_STUDY MATERIAL:_
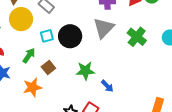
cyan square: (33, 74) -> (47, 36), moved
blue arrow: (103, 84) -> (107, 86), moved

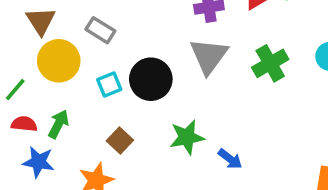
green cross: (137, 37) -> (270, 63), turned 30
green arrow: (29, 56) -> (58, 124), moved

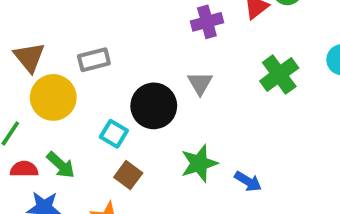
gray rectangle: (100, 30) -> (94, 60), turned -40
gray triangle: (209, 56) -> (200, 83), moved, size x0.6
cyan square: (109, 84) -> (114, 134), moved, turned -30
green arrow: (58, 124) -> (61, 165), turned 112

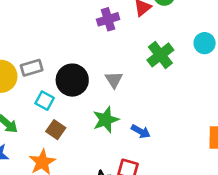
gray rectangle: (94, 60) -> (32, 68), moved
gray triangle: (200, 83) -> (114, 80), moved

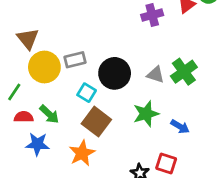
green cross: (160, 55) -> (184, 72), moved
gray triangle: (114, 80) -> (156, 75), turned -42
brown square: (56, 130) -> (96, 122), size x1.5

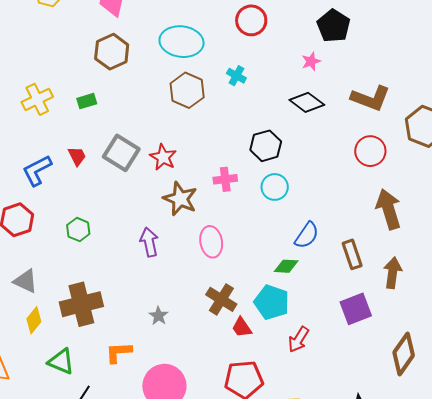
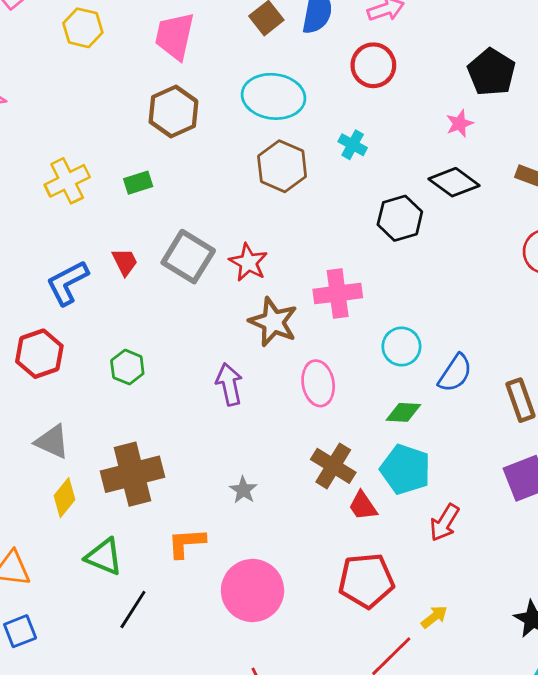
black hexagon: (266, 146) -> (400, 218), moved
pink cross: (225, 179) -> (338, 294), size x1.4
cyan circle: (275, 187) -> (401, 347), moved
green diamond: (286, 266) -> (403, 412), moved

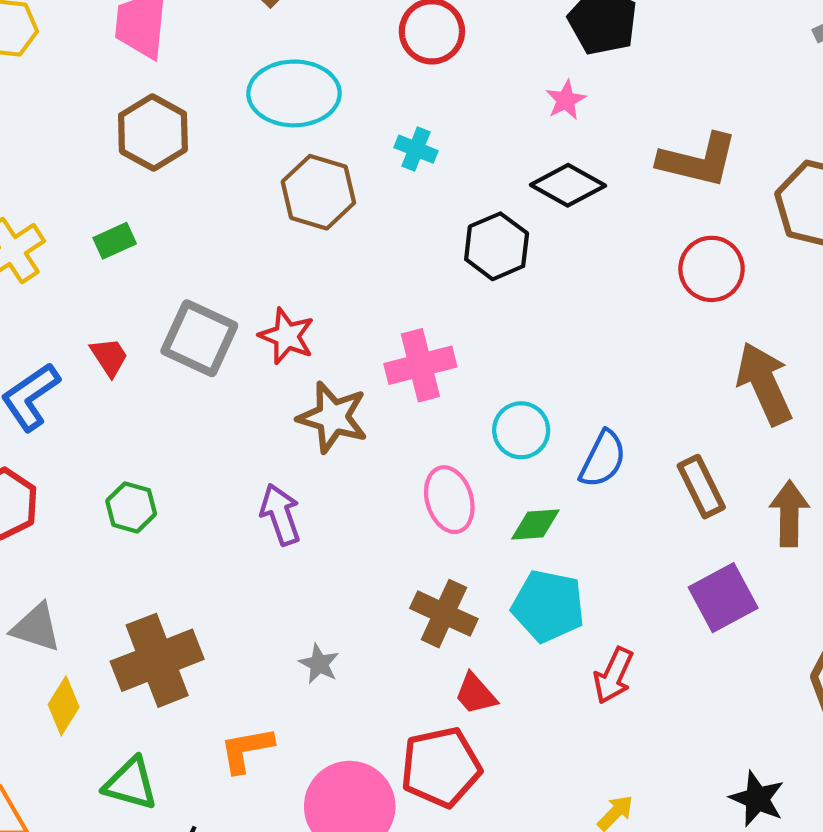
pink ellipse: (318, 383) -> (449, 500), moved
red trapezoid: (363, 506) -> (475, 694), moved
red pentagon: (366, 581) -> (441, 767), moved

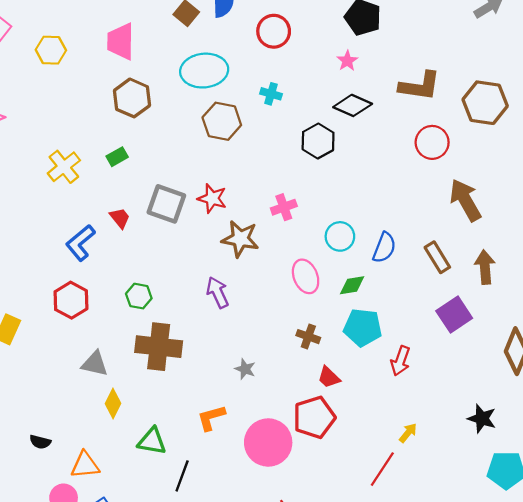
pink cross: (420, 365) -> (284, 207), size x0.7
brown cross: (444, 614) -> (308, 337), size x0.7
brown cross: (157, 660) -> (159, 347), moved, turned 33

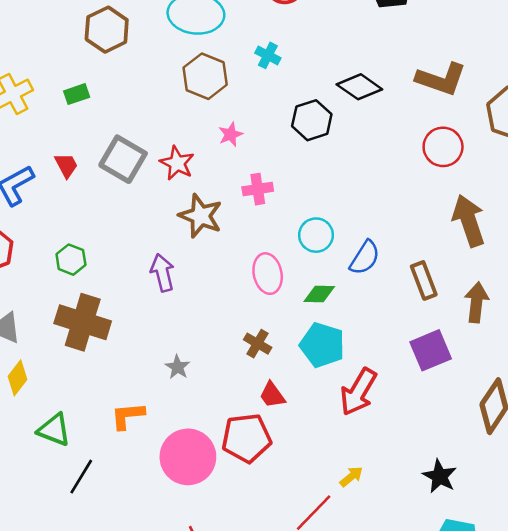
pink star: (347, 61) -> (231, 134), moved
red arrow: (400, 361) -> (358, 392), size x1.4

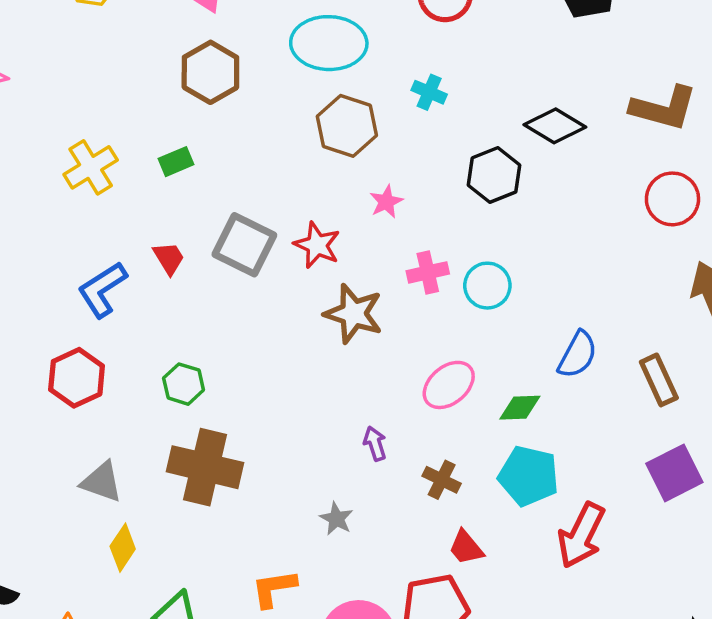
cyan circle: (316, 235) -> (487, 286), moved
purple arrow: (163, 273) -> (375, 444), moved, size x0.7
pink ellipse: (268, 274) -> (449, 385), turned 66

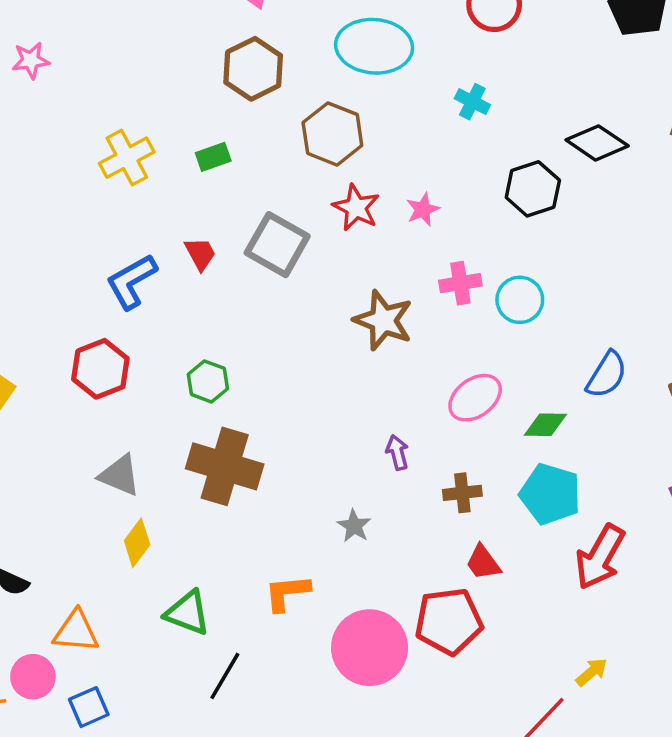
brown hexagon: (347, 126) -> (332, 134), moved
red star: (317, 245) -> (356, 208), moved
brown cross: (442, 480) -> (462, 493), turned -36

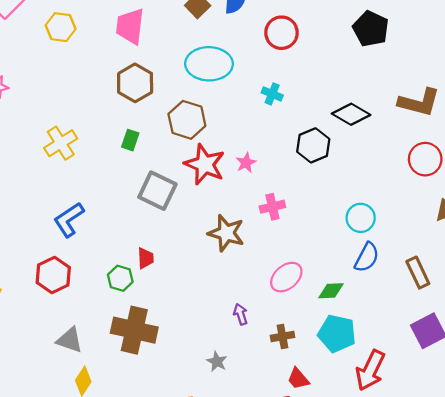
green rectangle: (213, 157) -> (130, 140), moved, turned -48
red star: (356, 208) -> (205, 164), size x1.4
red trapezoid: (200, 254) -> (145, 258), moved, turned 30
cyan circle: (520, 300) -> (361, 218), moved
==
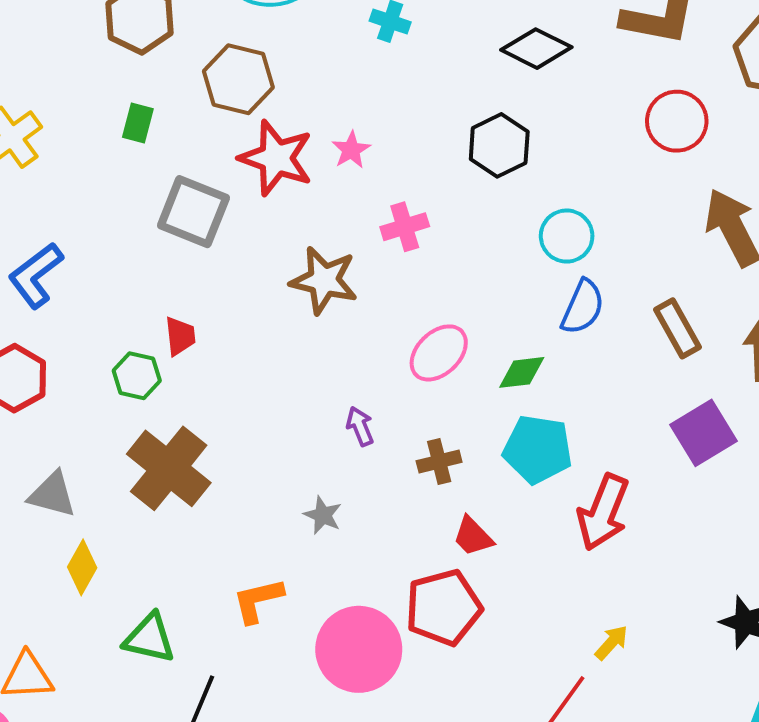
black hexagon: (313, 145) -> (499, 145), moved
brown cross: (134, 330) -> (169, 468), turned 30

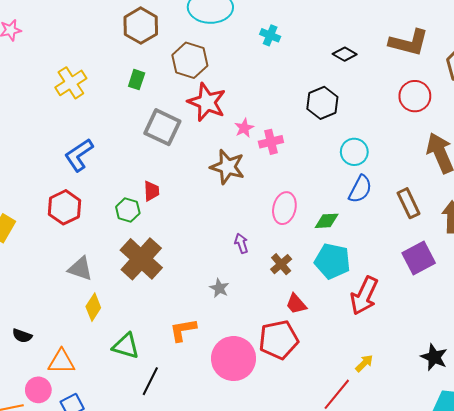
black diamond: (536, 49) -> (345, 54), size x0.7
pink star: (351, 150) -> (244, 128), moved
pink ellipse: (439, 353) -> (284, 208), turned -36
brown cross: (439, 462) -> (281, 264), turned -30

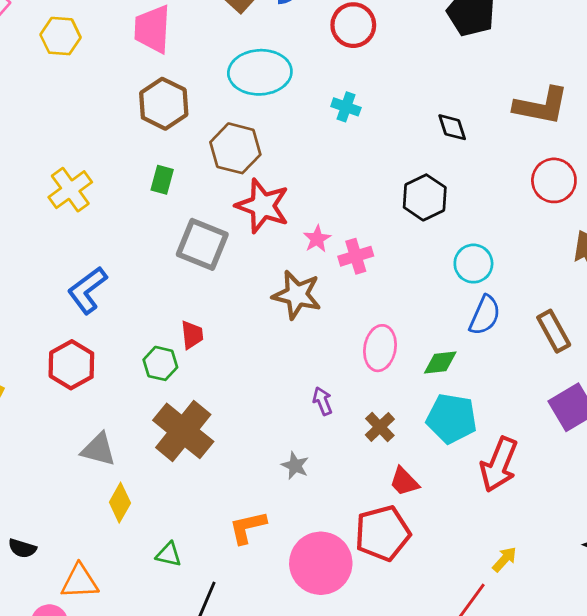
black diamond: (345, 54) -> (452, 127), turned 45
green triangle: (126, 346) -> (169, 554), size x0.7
--
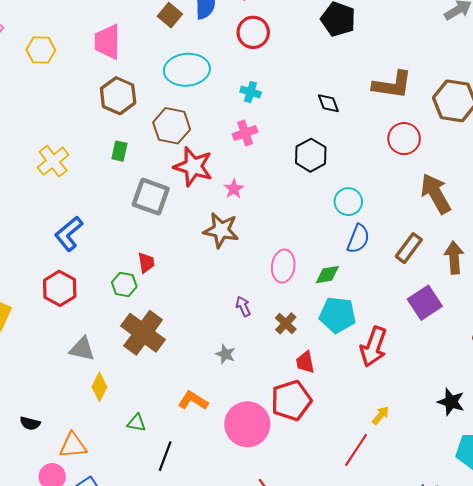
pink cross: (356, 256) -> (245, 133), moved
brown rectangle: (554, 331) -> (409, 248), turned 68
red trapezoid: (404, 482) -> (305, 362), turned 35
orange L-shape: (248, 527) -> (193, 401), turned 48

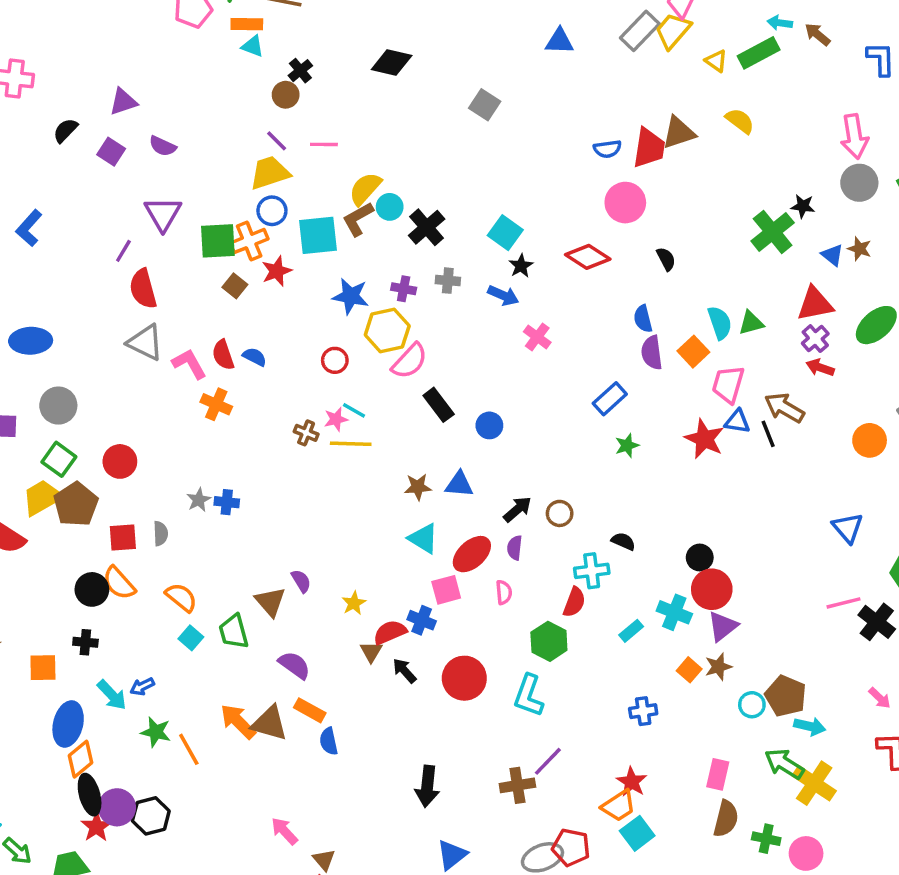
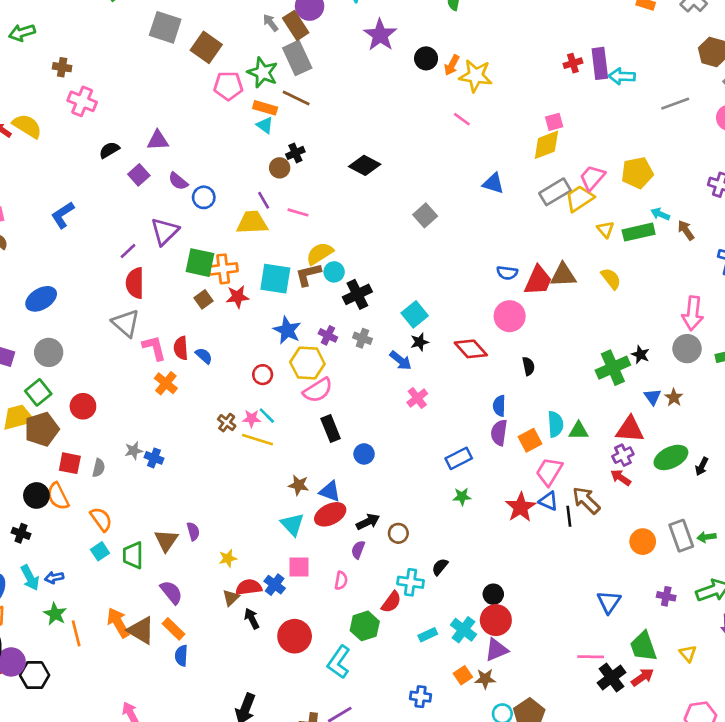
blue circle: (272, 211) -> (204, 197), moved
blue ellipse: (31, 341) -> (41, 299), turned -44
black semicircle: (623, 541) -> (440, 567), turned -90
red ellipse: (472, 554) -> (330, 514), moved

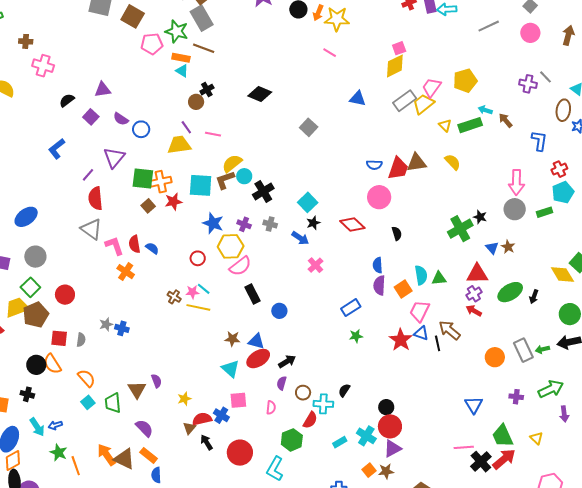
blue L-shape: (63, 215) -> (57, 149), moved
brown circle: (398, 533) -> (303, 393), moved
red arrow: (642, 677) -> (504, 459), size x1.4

_PROBLEM TO WORK ON:_
Only one stretch of the listing above is to be duplicated: the lines from the one containing "purple arrow: (163, 273)" through the one containing "red trapezoid: (200, 254)", both included. Copy them exactly, minus the pictures.

_WRITTEN RESPONSE:_
purple arrow: (163, 273) -> (375, 444), moved, size x0.7
pink ellipse: (268, 274) -> (449, 385), turned 66

brown hexagon: (347, 126) -> (332, 134), moved
red star: (317, 245) -> (356, 208), moved
brown cross: (442, 480) -> (462, 493), turned -36

green rectangle: (213, 157) -> (130, 140), moved, turned -48
red star: (356, 208) -> (205, 164), size x1.4
red trapezoid: (200, 254) -> (145, 258), moved, turned 30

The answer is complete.